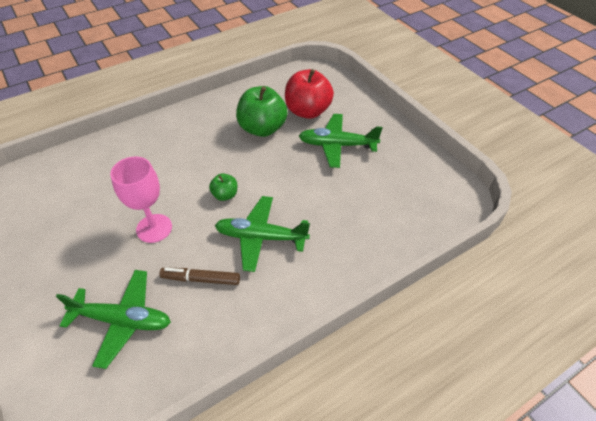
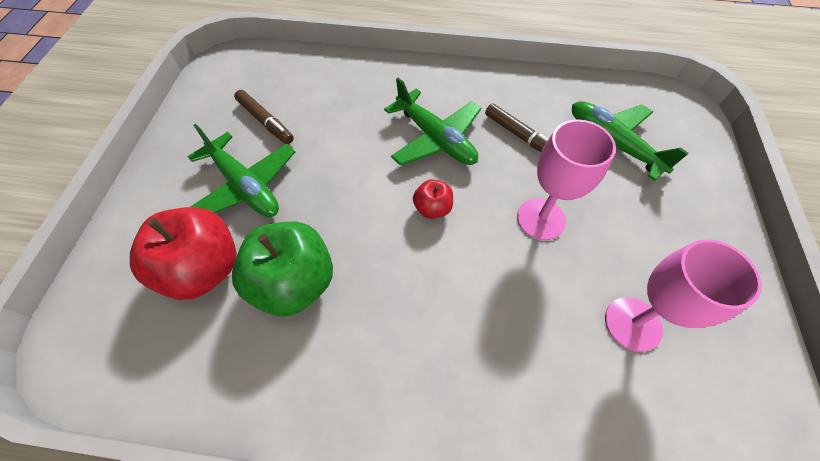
camera: 140 degrees left, 10 degrees up
(77, 205) = (633, 324): none -> pink goblet
(225, 195) = (432, 208): green apple -> red apple
(377, 179) = (265, 121): none -> brown marker

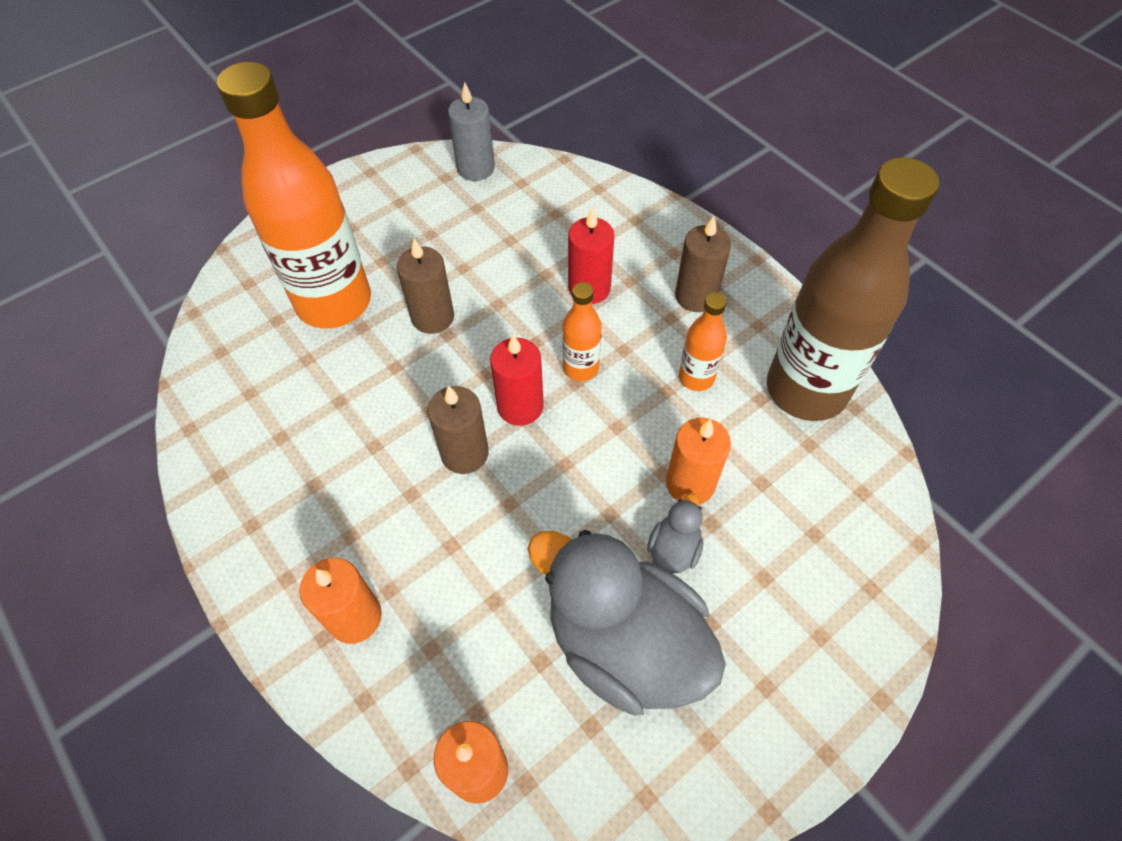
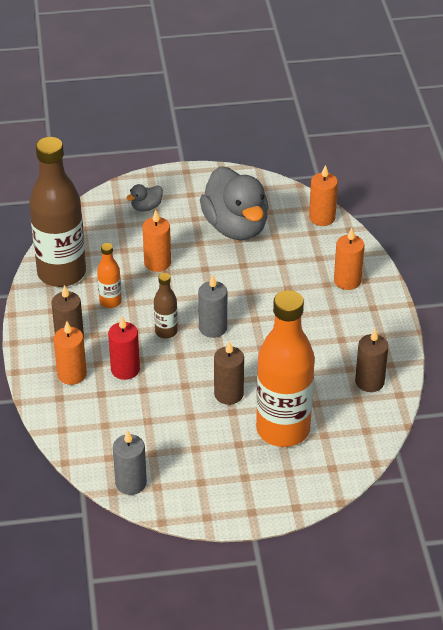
camera: 150 degrees left, 15 degrees down
(464, 453) = (256, 320): brown candle -> brown candle (369, 382)
(520, 406) = (213, 328): red candle -> grey candle
(581, 368) = (166, 332): orange bottle -> brown bottle
(647, 252) = (72, 374): none -> orange candle
(674, 549) = (187, 245): grey duck -> grey duck (146, 207)

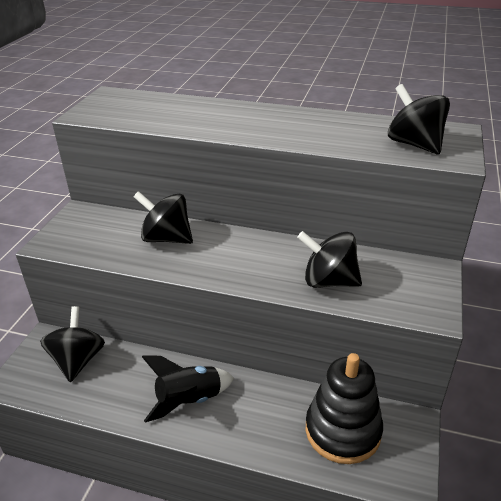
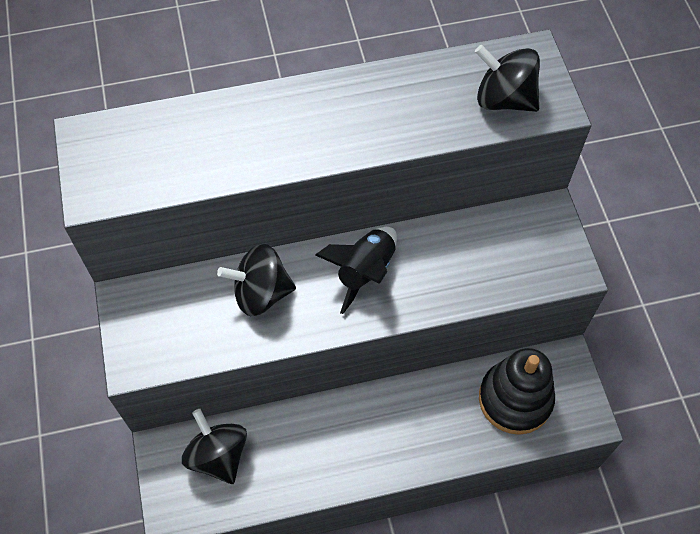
camera: 30 degrees left, 25 degrees up
(189, 400) = (362, 440): black rocket -> black rocket (365, 272)
(328, 281) = (462, 275): black spinning top -> none

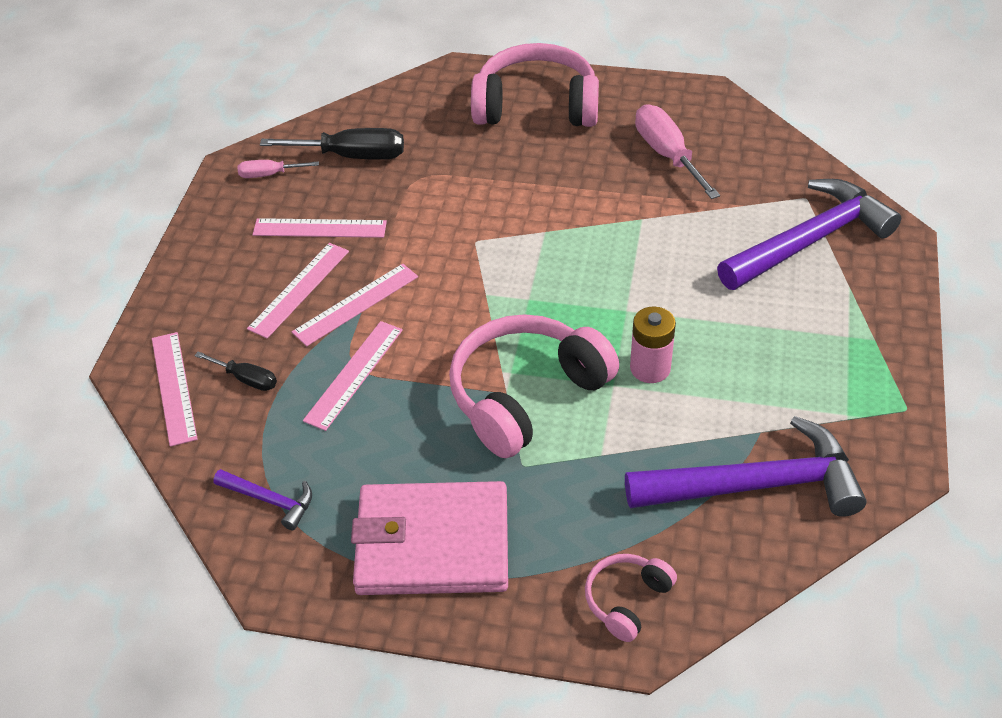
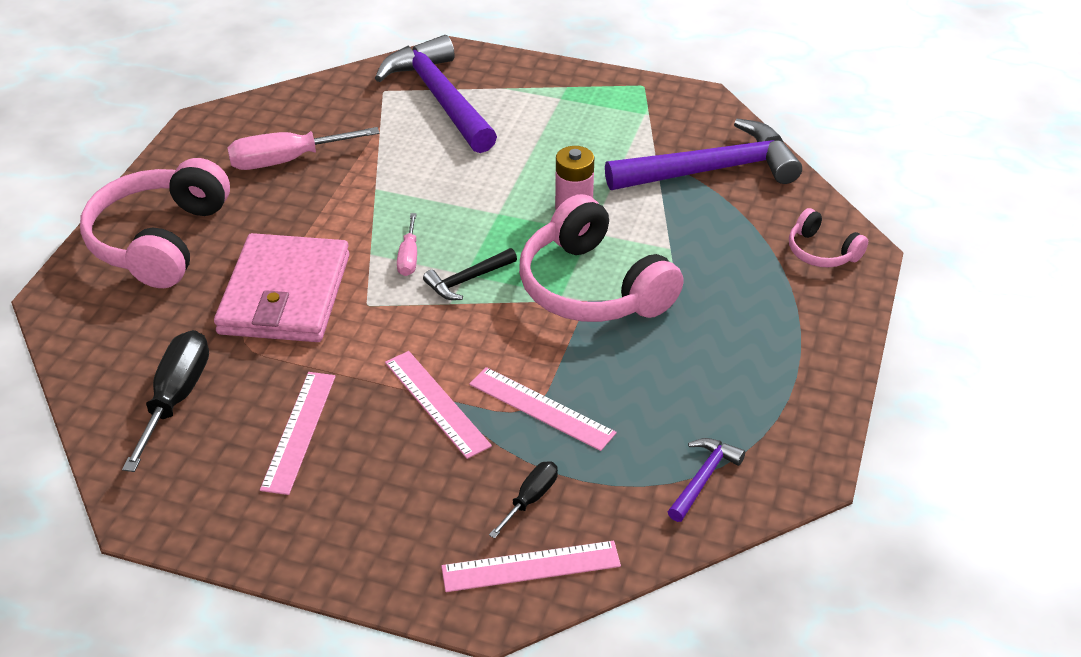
camera: 85 degrees left, 5 degrees down
(269, 174) = (176, 479): pink screwdriver -> pink screwdriver (409, 257)
(299, 289) = (399, 451): pink ruler -> none
(432, 543) = (761, 362): pink wallet -> pink wallet (284, 294)
(520, 302) = (467, 280): none -> black hammer
(755, 485) = (711, 170): purple hammer -> purple hammer turned 75 degrees clockwise

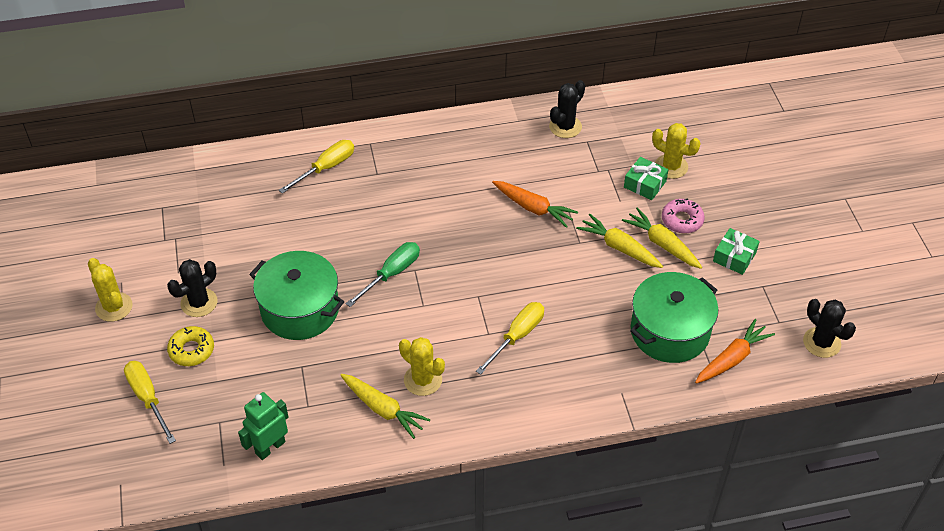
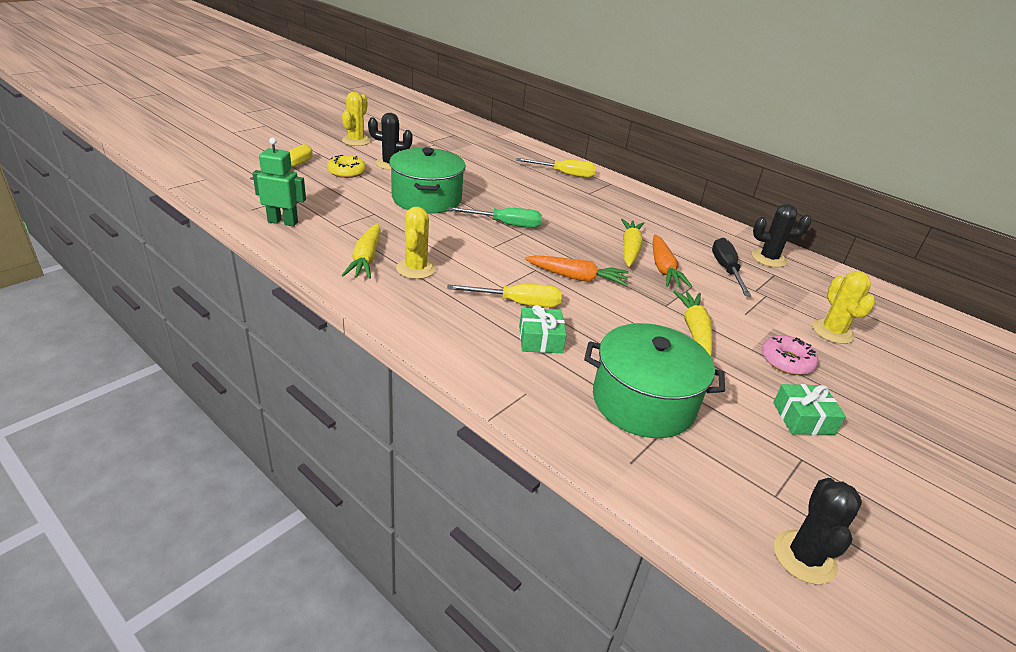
camera: 50 degrees right, 15 degrees down
(561, 167) = (726, 270): none -> black screwdriver
(645, 184) = (787, 322): green gift -> green gift (540, 339)
(662, 244) = (739, 357): yellow carrot -> yellow carrot (630, 249)
(732, 359) = (670, 470): orange carrot -> orange carrot (576, 278)

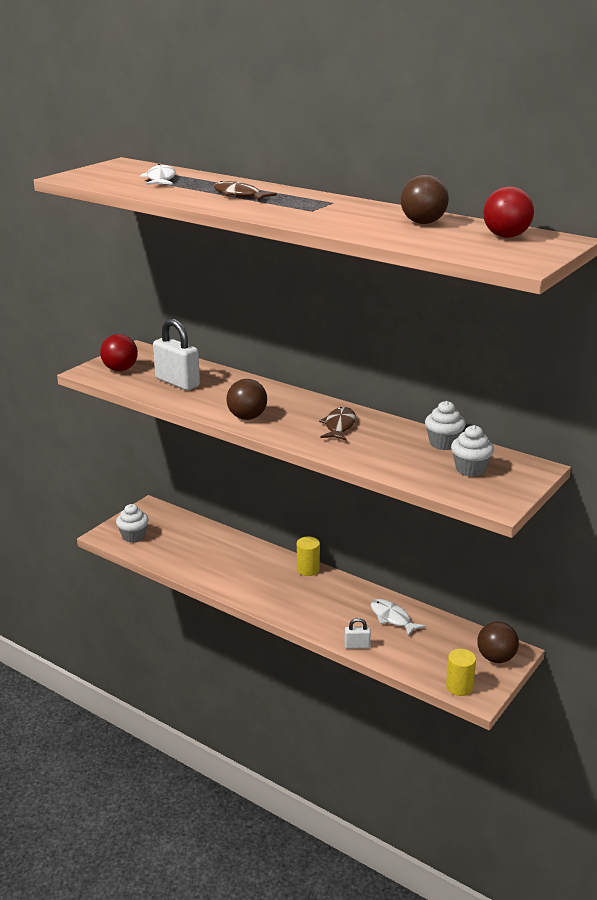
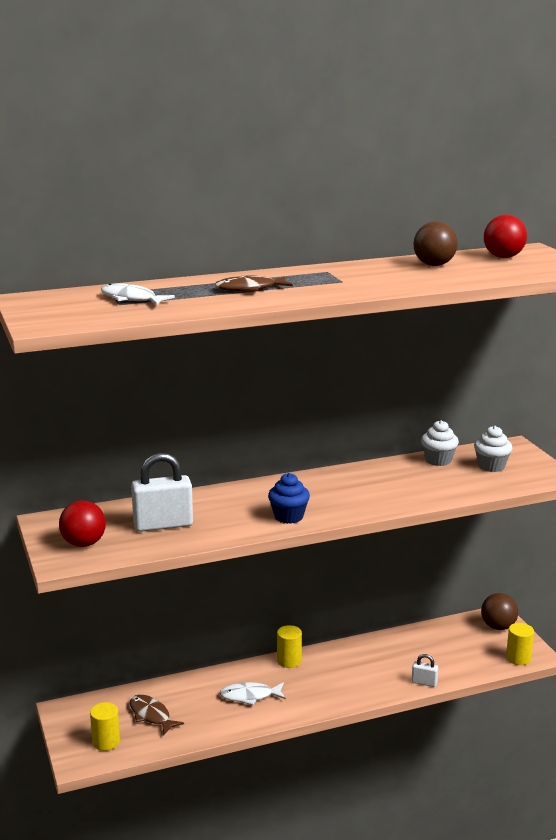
camera: 55 degrees left, 5 degrees down
(133, 536) = (106, 742): white cupcake -> yellow cylinder
(247, 417) = (288, 517): brown ball -> blue cupcake
(339, 426) = (357, 486): brown fish -> brown fish (151, 715)
(357, 646) = (424, 682): white padlock -> white padlock turned 75 degrees clockwise
(392, 618) = (403, 649): white fish -> white fish (250, 696)

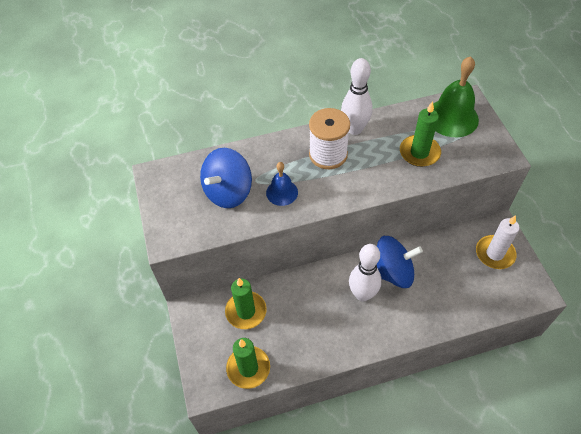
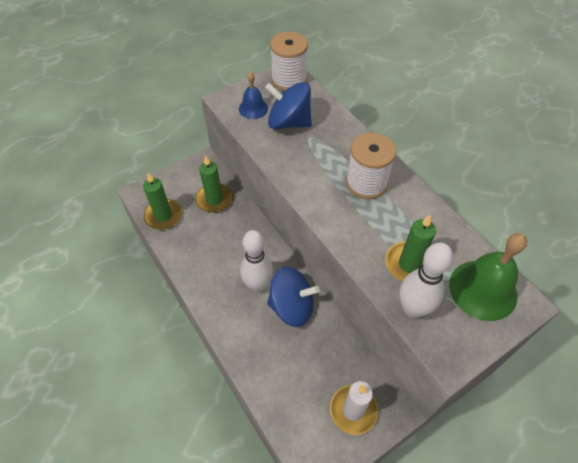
camera: 70 degrees right, 0 degrees up
(166, 176) = (289, 80): none -> white spool
(282, 192) = (304, 159): blue bell -> blue bell (253, 108)
(354, 129) = (412, 198): white bowling pin -> white bowling pin (412, 309)
(392, 272) = (292, 306): blue spinning top -> blue spinning top turned 60 degrees counterclockwise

# # # #

▶ **TRY IT**
From the line with "(645, 184) = (787, 322): green" down to the final line of the entries above, repeat each line exactly; omit the pictures.

▶ **FINISHED EXERCISE**
(645, 184) = (787, 322): green gift -> green gift (540, 339)
(662, 244) = (739, 357): yellow carrot -> yellow carrot (630, 249)
(732, 359) = (670, 470): orange carrot -> orange carrot (576, 278)

camera: 55 degrees left, 5 degrees down
(133, 536) = (106, 742): white cupcake -> yellow cylinder
(247, 417) = (288, 517): brown ball -> blue cupcake
(339, 426) = (357, 486): brown fish -> brown fish (151, 715)
(357, 646) = (424, 682): white padlock -> white padlock turned 75 degrees clockwise
(392, 618) = (403, 649): white fish -> white fish (250, 696)

camera: 70 degrees right, 0 degrees up
(166, 176) = (289, 80): none -> white spool
(282, 192) = (304, 159): blue bell -> blue bell (253, 108)
(354, 129) = (412, 198): white bowling pin -> white bowling pin (412, 309)
(392, 272) = (292, 306): blue spinning top -> blue spinning top turned 60 degrees counterclockwise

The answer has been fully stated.